----- Study material -----
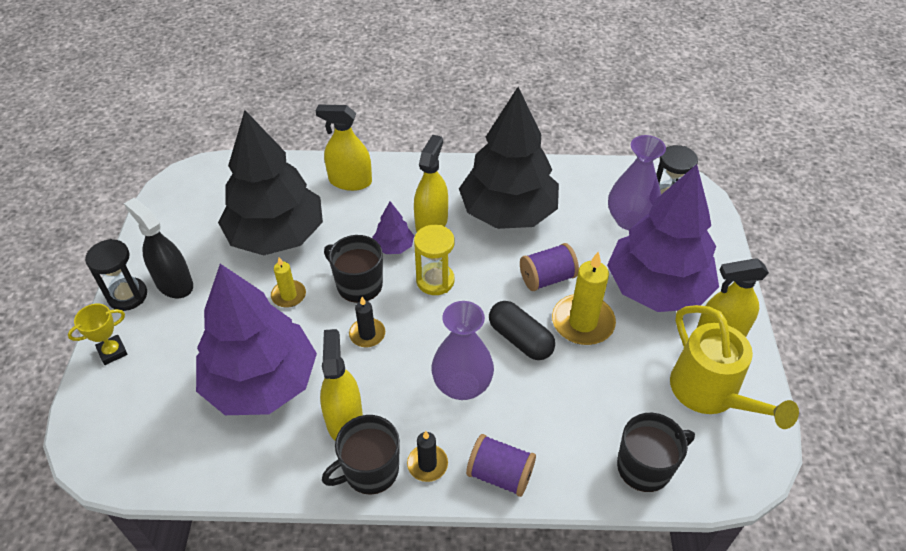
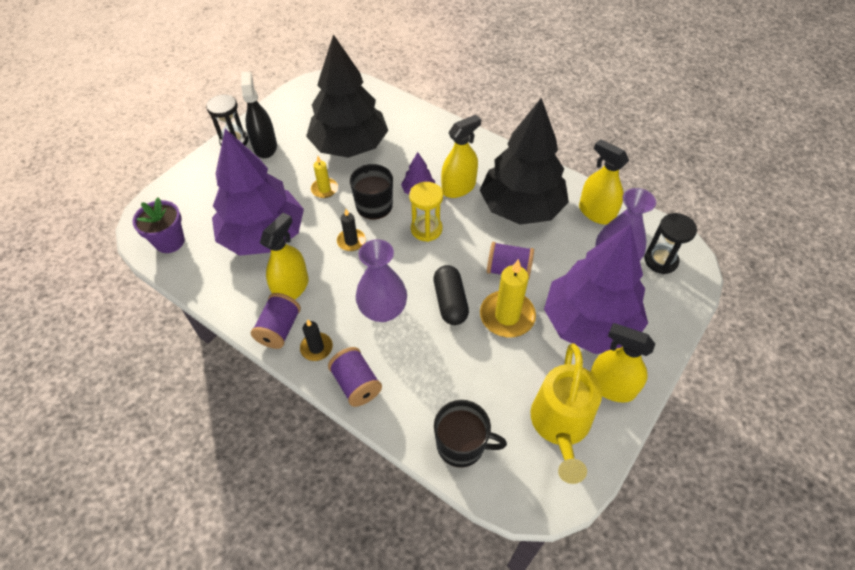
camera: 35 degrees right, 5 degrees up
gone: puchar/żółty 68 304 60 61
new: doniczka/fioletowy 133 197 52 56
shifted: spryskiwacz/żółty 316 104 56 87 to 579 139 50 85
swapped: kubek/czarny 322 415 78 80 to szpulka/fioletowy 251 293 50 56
-----
**Exercise aim**
Where does the string "żółty" occur in the listing above? Return every line that contains it.

**Written solution**
gone: puchar/żółty 68 304 60 61
shifted: spryskiwacz/żółty 316 104 56 87 to 579 139 50 85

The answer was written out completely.